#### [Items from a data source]

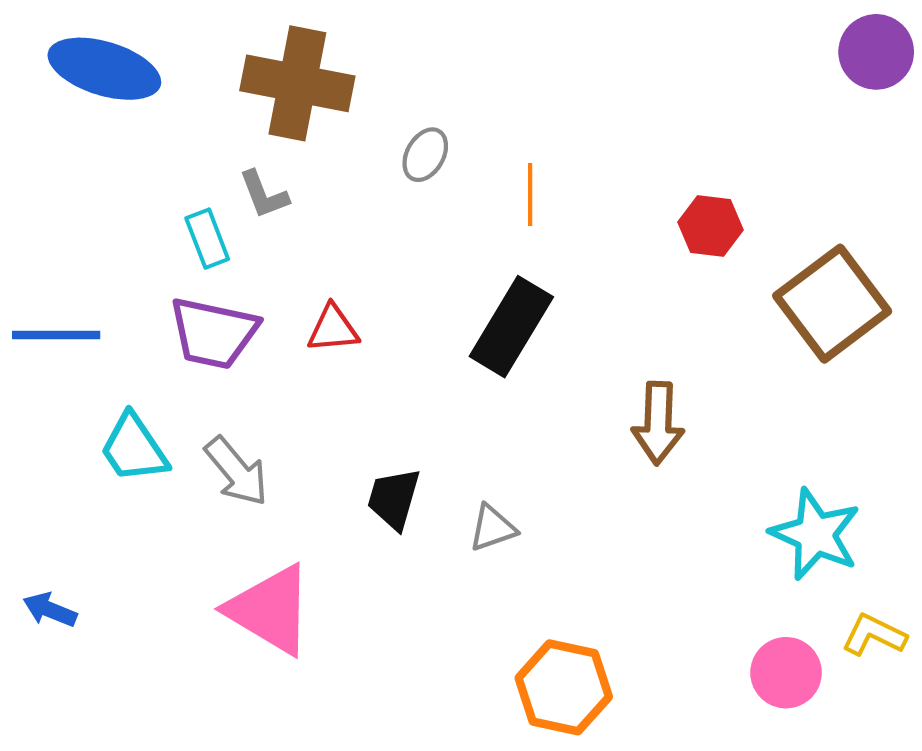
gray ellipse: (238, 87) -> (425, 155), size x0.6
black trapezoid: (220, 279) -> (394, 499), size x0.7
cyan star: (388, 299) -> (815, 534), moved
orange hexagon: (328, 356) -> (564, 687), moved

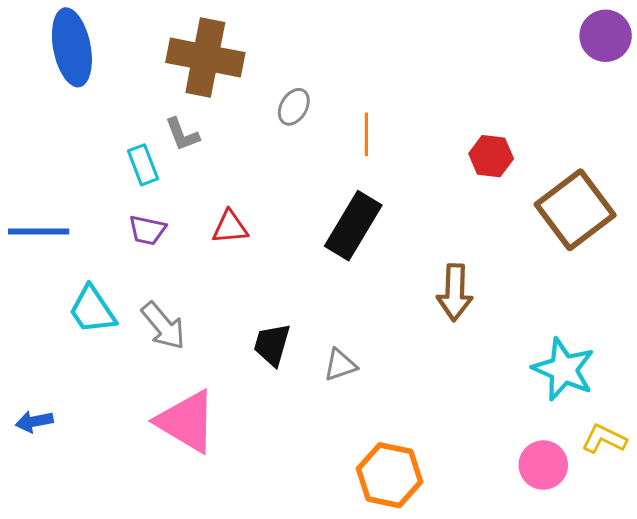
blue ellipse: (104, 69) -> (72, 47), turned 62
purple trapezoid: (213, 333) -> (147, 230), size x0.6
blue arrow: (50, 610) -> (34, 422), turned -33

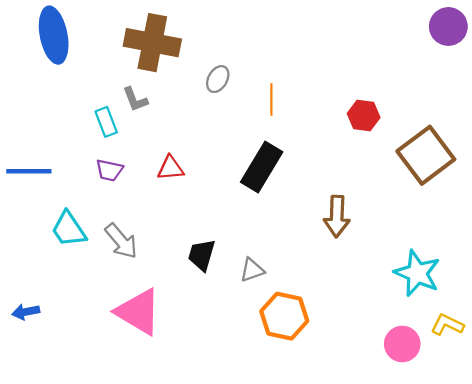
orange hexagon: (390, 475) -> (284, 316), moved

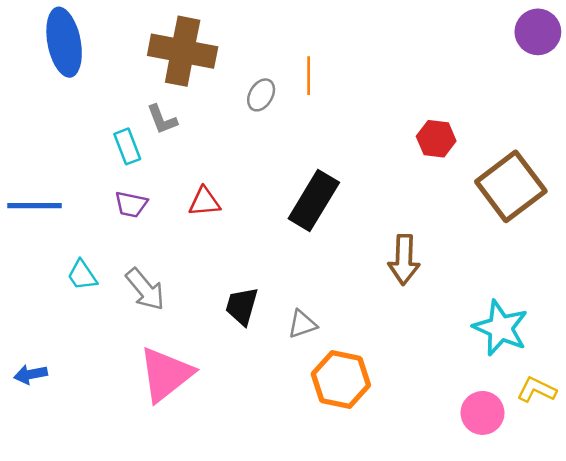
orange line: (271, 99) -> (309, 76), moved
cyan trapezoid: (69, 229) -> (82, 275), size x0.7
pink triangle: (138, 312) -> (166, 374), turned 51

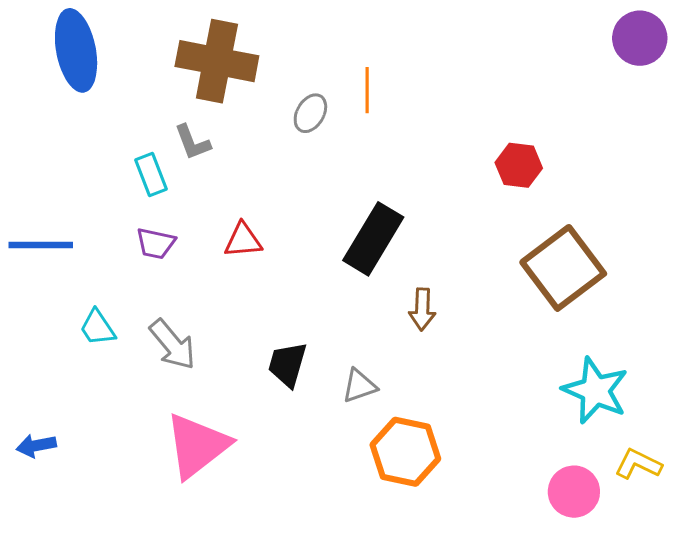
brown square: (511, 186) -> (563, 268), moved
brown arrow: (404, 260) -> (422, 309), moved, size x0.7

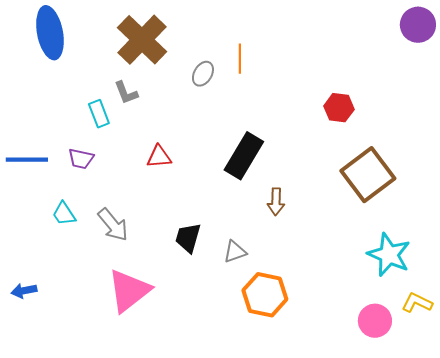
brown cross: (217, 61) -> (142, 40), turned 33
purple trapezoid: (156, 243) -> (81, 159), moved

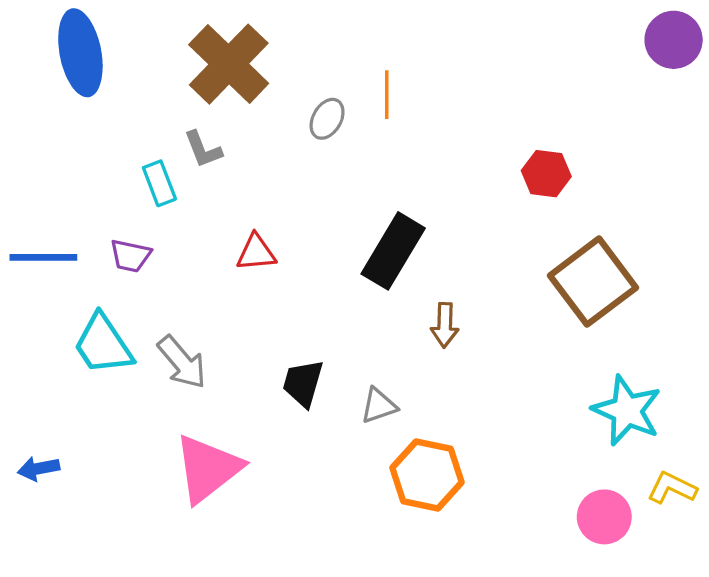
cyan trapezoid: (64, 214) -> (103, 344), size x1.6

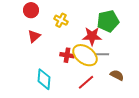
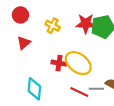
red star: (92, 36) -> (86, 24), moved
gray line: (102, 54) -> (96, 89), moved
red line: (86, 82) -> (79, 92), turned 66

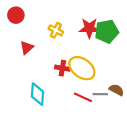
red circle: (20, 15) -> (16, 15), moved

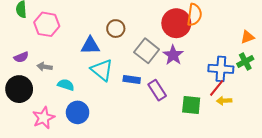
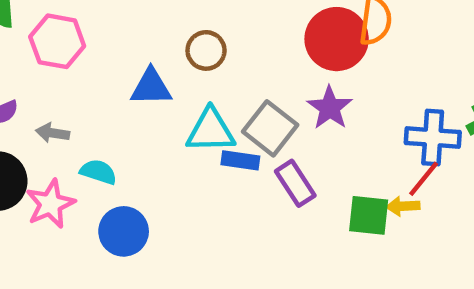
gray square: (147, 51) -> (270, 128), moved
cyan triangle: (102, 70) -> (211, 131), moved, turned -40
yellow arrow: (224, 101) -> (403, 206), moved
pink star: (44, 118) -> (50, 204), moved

#### [What you will do]
What are the lines above from the one with "purple trapezoid: (213, 333)" to the one with "red circle: (20, 15) -> (16, 15), moved", both included? Reproduce them exactly, without pictures.

#### [Written answer]
purple trapezoid: (213, 333) -> (147, 230), size x0.6
blue arrow: (50, 610) -> (34, 422), turned -33

orange hexagon: (390, 475) -> (284, 316), moved

orange line: (271, 99) -> (309, 76), moved
cyan trapezoid: (69, 229) -> (82, 275), size x0.7
pink triangle: (138, 312) -> (166, 374), turned 51

brown square: (511, 186) -> (563, 268), moved
brown arrow: (404, 260) -> (422, 309), moved, size x0.7

brown cross: (217, 61) -> (142, 40), turned 33
purple trapezoid: (156, 243) -> (81, 159), moved

cyan trapezoid: (64, 214) -> (103, 344), size x1.6

red star: (92, 36) -> (86, 24), moved
gray line: (102, 54) -> (96, 89), moved
red line: (86, 82) -> (79, 92), turned 66

red circle: (20, 15) -> (16, 15), moved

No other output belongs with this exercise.